■ Action item ■
An exact copy of the entries, with every picture omitted, is what is needed here.

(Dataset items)

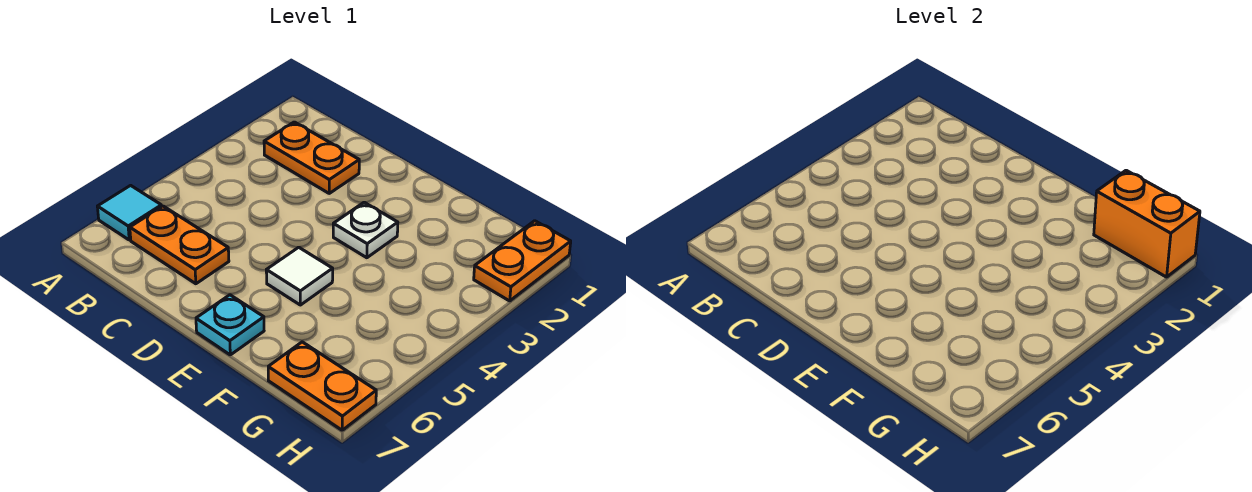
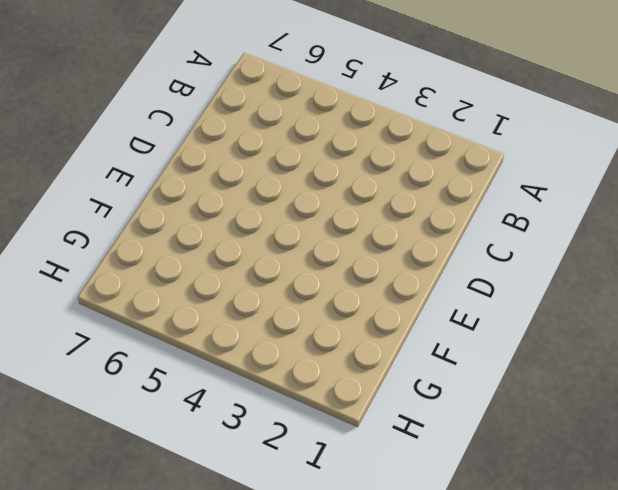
none -> cyan 1x1 tile [97,185,162,240]
none -> orange 1x2 plate [264,122,359,193]

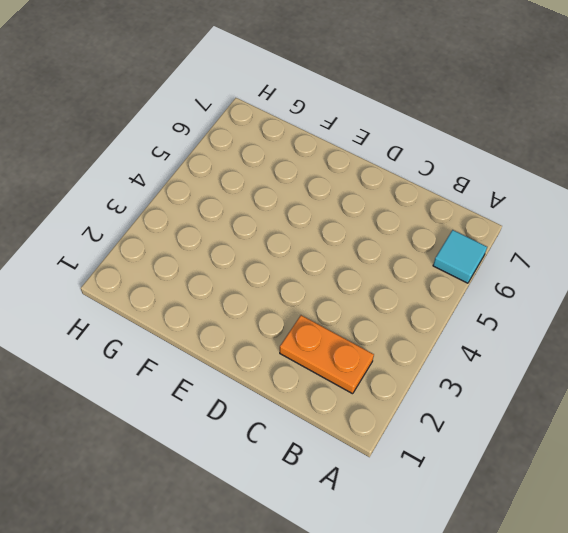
none -> orange 1x2 plate [130,206,229,284]
none -> white 1x1 plate [333,202,398,258]

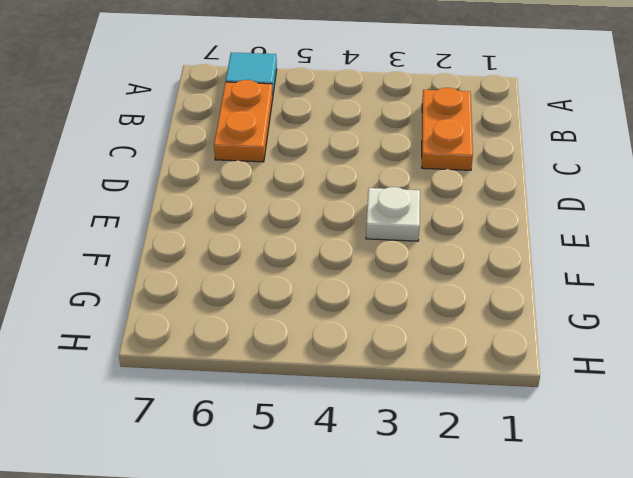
none -> white 1x1 tile [266,247,333,305]
none -> cyan 1x1 plate [196,295,264,355]

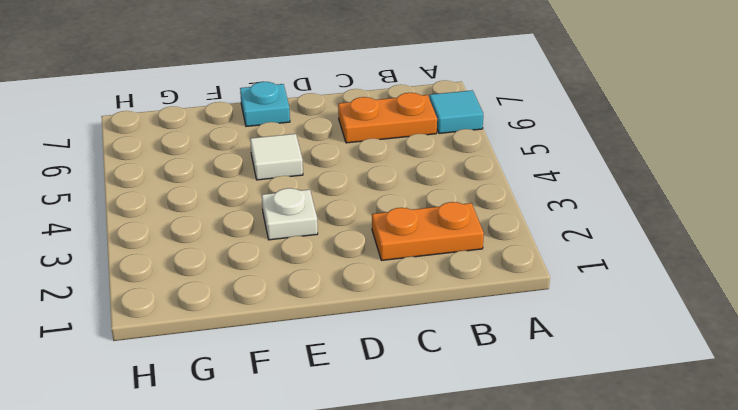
none -> orange 1x2 plate [268,342,376,430]
none -> orange 1x2 plate [474,221,571,301]

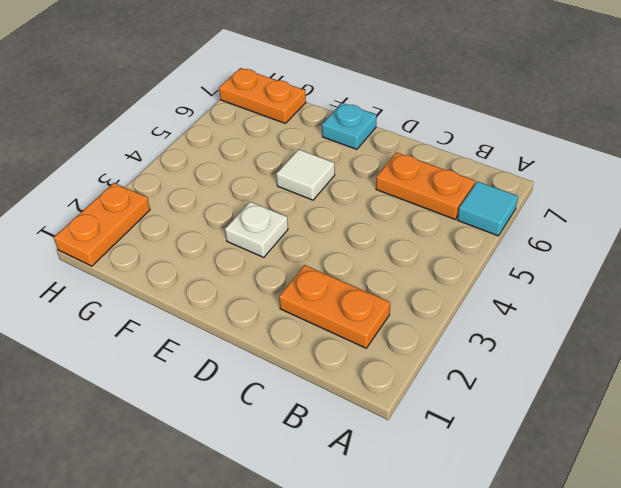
none -> orange 1x2 brick [1094,170,1200,277]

■ Solution to this problem ■
none -> cyan 1x1 tile [97,185,162,240]
none -> orange 1x2 plate [264,122,359,193]

none -> orange 1x2 plate [130,206,229,284]
none -> white 1x1 plate [333,202,398,258]

none -> white 1x1 tile [266,247,333,305]
none -> cyan 1x1 plate [196,295,264,355]

none -> orange 1x2 plate [268,342,376,430]
none -> orange 1x2 plate [474,221,571,301]

none -> orange 1x2 brick [1094,170,1200,277]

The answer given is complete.